What the task requires
Set down, exactly and only, everything from the line containing "(288, 397) = (252, 268): none -> red nut" down to the line containing "(628, 305) = (597, 647): blue" in the data below; the pictures are not part of the copy.
(Entries provided begins)
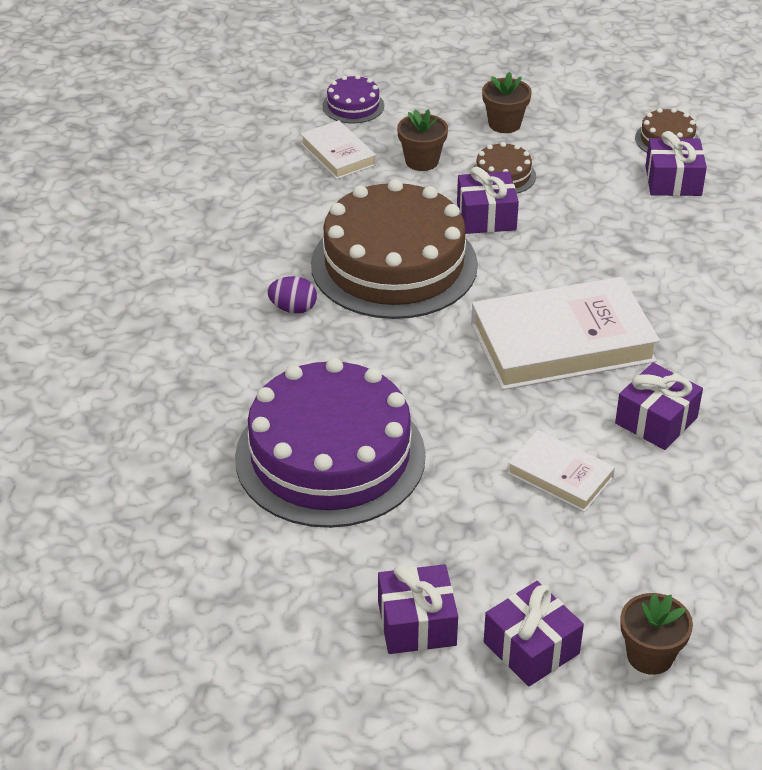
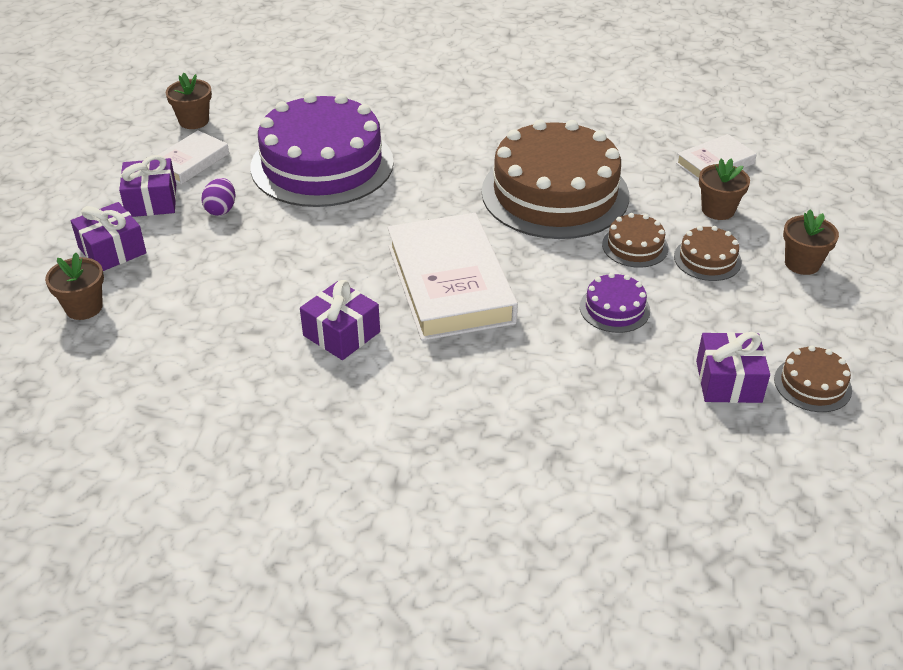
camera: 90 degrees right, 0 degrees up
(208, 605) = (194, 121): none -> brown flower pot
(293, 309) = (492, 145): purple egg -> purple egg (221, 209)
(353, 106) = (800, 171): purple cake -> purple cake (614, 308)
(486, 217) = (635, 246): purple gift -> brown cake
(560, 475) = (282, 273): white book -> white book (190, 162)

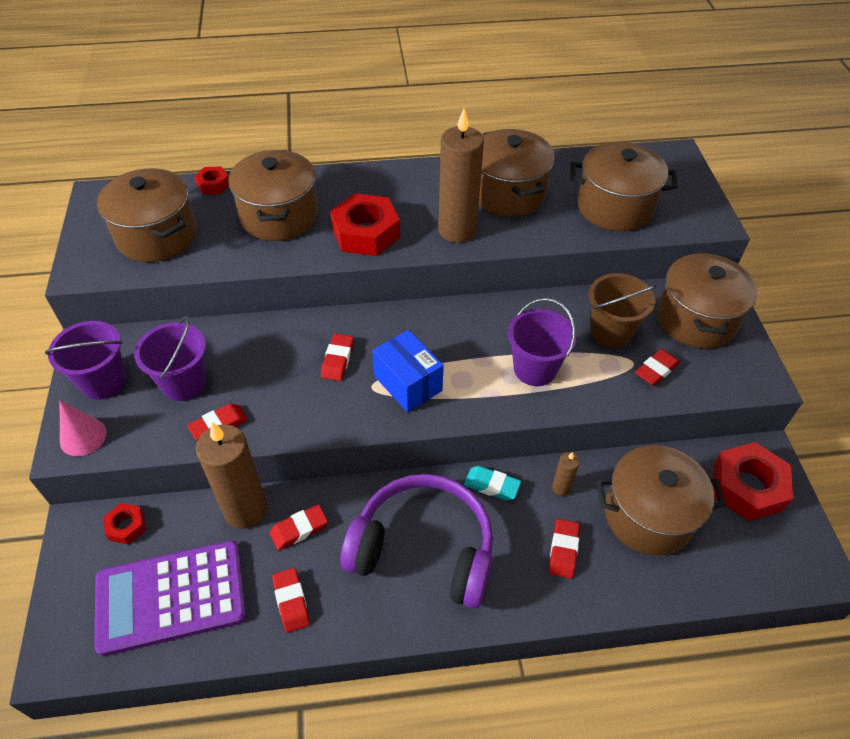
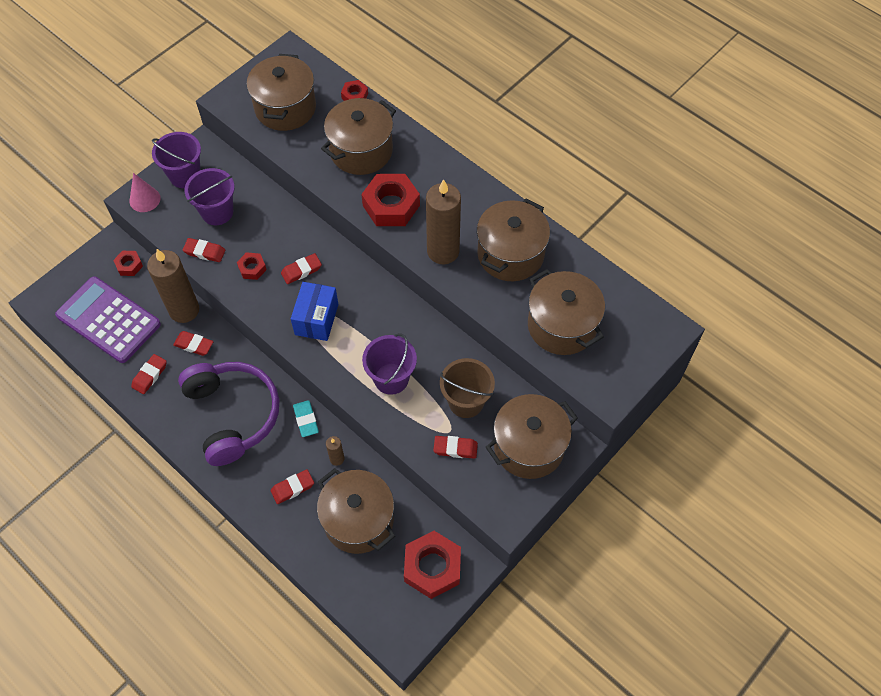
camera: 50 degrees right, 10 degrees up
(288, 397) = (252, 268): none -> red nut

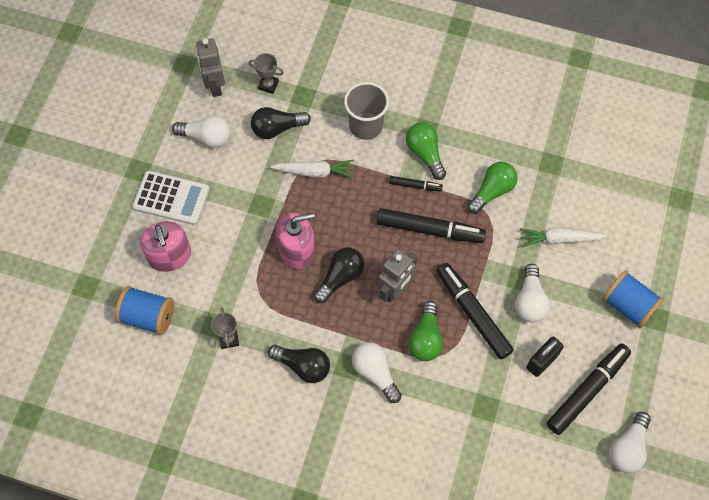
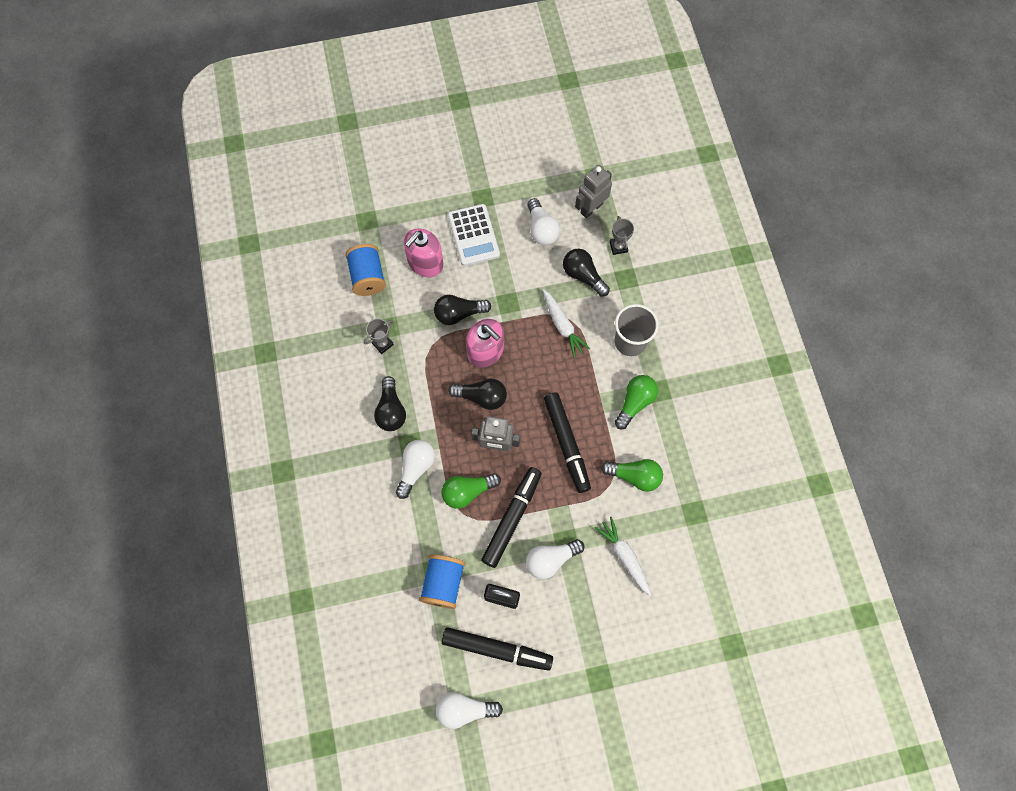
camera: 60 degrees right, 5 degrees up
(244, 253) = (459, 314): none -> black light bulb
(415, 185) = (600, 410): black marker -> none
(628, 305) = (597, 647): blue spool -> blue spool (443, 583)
(Entries provided ends)
(Entries provided begins)
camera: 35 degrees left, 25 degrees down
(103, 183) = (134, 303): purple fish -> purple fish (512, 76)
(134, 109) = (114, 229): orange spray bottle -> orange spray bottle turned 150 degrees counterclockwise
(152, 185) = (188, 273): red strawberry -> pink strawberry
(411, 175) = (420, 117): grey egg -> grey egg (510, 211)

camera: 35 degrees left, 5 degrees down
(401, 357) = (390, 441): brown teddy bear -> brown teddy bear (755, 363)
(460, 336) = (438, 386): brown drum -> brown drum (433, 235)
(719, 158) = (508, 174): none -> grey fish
(Entries provided ends)
Your solution
(288, 397) = (252, 268): none -> red nut

camera: 60 degrees right, 5 degrees up
(244, 253) = (459, 314): none -> black light bulb
(415, 185) = (600, 410): black marker -> none
(628, 305) = (597, 647): blue spool -> blue spool (443, 583)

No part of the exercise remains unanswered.